## REQUIRED WORK
The line containing "none -> black 1x1 tile [223,339,259,375]" marks the end: output every line of the data up to it, and that line too, exactly as written.

[Scene difference descriptions]
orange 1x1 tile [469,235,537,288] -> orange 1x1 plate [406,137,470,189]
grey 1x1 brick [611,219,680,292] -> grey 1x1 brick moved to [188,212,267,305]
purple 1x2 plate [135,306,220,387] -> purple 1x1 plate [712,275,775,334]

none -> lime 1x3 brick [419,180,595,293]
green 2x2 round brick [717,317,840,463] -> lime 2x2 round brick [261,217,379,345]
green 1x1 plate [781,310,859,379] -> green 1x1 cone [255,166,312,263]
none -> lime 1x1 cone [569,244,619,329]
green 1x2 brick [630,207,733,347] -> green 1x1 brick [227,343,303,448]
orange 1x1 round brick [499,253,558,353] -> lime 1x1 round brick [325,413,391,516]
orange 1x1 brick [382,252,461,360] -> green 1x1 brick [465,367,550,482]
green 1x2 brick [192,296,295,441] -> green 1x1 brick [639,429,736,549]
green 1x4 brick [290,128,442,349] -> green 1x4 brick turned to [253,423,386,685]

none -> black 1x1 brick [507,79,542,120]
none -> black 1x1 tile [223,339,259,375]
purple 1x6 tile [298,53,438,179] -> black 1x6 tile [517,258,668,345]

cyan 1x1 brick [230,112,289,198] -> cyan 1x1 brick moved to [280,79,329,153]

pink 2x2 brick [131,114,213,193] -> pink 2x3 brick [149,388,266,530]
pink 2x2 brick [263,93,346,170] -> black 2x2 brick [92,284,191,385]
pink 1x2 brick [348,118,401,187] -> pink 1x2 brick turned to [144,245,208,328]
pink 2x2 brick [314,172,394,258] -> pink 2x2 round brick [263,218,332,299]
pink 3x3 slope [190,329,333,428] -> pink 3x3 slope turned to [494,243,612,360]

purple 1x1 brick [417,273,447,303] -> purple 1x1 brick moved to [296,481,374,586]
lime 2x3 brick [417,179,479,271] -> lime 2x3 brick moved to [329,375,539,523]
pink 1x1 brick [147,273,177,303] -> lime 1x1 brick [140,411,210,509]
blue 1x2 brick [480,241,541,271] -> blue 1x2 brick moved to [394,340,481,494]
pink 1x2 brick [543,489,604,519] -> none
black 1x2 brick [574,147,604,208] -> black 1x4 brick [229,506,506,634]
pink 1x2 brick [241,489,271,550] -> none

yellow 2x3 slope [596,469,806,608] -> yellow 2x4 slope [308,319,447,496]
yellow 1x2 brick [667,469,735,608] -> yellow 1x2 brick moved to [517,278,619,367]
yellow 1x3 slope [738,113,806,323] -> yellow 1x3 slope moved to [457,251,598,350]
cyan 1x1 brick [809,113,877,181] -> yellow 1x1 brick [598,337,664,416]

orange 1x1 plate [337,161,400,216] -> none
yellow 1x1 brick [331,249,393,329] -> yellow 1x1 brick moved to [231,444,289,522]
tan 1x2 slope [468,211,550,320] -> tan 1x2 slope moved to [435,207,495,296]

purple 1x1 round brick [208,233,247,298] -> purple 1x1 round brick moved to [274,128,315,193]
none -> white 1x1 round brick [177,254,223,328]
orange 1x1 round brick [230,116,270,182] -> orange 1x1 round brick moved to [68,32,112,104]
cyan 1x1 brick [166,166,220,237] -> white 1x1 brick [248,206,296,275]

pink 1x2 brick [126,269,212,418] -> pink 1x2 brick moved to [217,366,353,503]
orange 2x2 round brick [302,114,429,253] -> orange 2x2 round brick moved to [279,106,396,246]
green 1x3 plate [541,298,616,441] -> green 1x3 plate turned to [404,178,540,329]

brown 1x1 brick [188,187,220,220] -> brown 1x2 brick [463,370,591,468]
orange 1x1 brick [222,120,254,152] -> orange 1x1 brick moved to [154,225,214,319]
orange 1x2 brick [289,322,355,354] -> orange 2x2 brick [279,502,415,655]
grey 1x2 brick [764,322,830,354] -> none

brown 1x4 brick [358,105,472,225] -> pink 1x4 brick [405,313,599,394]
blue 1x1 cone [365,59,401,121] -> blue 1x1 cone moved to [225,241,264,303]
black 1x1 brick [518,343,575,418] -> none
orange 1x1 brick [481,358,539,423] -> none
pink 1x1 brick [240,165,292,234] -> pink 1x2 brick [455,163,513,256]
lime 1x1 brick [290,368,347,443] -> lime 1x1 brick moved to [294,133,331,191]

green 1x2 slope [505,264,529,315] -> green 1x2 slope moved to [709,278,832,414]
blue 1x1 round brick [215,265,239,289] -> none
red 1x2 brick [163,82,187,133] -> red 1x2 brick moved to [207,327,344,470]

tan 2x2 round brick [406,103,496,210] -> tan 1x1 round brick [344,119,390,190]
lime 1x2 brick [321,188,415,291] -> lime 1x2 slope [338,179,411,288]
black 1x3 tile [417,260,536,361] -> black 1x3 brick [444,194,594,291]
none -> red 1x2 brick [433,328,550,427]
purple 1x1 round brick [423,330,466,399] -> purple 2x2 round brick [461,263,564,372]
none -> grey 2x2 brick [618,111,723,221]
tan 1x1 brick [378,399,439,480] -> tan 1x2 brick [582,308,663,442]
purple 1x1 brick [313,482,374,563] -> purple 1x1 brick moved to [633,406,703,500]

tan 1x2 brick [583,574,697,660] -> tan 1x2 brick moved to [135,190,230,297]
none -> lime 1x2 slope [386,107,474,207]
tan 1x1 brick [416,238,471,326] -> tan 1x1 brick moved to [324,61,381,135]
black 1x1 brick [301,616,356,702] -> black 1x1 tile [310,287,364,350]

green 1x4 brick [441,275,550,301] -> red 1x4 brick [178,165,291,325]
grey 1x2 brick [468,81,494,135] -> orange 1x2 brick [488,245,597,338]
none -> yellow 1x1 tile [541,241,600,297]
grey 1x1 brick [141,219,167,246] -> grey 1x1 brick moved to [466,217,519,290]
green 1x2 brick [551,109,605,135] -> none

## SOLUTION FOR THIS PROBLEM
orange 1x1 tile [469,235,537,288] -> orange 1x1 plate [406,137,470,189]
grey 1x1 brick [611,219,680,292] -> grey 1x1 brick moved to [188,212,267,305]
purple 1x2 plate [135,306,220,387] -> purple 1x1 plate [712,275,775,334]

none -> lime 1x3 brick [419,180,595,293]
green 2x2 round brick [717,317,840,463] -> lime 2x2 round brick [261,217,379,345]
green 1x1 plate [781,310,859,379] -> green 1x1 cone [255,166,312,263]
none -> lime 1x1 cone [569,244,619,329]
green 1x2 brick [630,207,733,347] -> green 1x1 brick [227,343,303,448]
orange 1x1 round brick [499,253,558,353] -> lime 1x1 round brick [325,413,391,516]
orange 1x1 brick [382,252,461,360] -> green 1x1 brick [465,367,550,482]
green 1x2 brick [192,296,295,441] -> green 1x1 brick [639,429,736,549]
green 1x4 brick [290,128,442,349] -> green 1x4 brick turned to [253,423,386,685]

none -> black 1x1 brick [507,79,542,120]
none -> black 1x1 tile [223,339,259,375]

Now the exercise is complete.